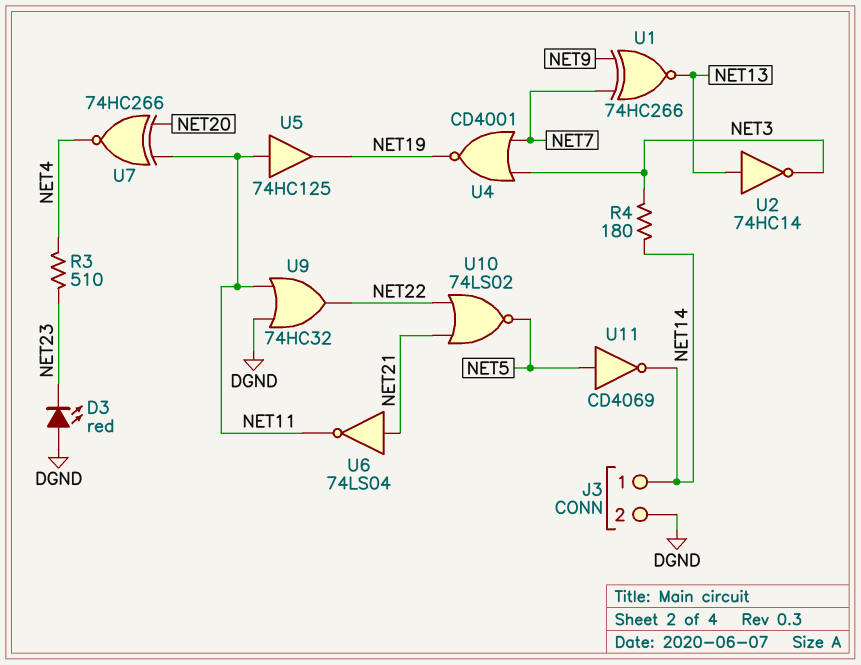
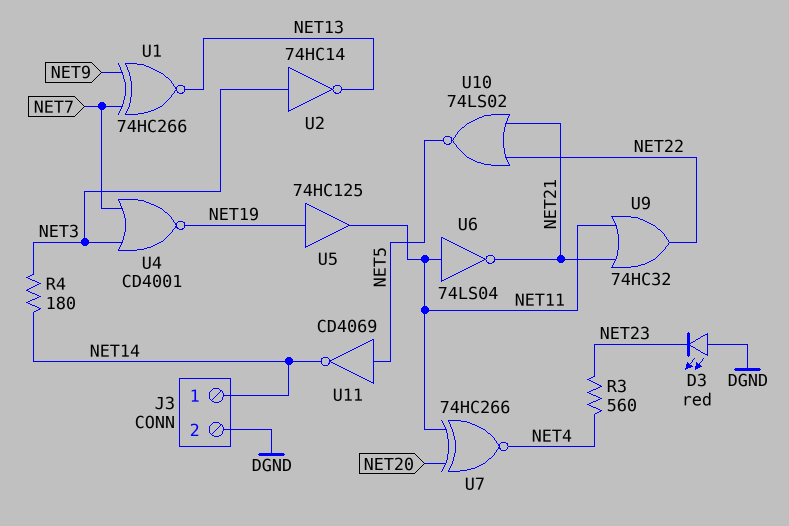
R3: 510 (NET4, NET23) -> 560 (NET4, NET23)
U2: NOT 74HC14 (in NET13, out NET3) -> NOT 74HC14 (in NET3, out NET13)
U5: buffer 74HC125 (in NET11, out NET19) -> buffer 74HC125 (in NET19, out NET11)
U6: NOT 74LS04 (in NET21, out NET11) -> NOT 74LS04 (in NET11, out NET21)
U9: OR 74HC32 (in DGND, in NET11, out NET22) -> OR 74HC32 (in NET11, in NET21, out NET22)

EXERCISE AIM:
Output these and nothing else: the lines from the one holding "U2: NOT 74HC14" through the final line of the entries above, exactly as they appear.

EXERCISE OUTPUT:
U2: NOT 74HC14 (in NET13, out NET3) -> NOT 74HC14 (in NET3, out NET13)
U5: buffer 74HC125 (in NET11, out NET19) -> buffer 74HC125 (in NET19, out NET11)
U6: NOT 74LS04 (in NET21, out NET11) -> NOT 74LS04 (in NET11, out NET21)
U9: OR 74HC32 (in DGND, in NET11, out NET22) -> OR 74HC32 (in NET11, in NET21, out NET22)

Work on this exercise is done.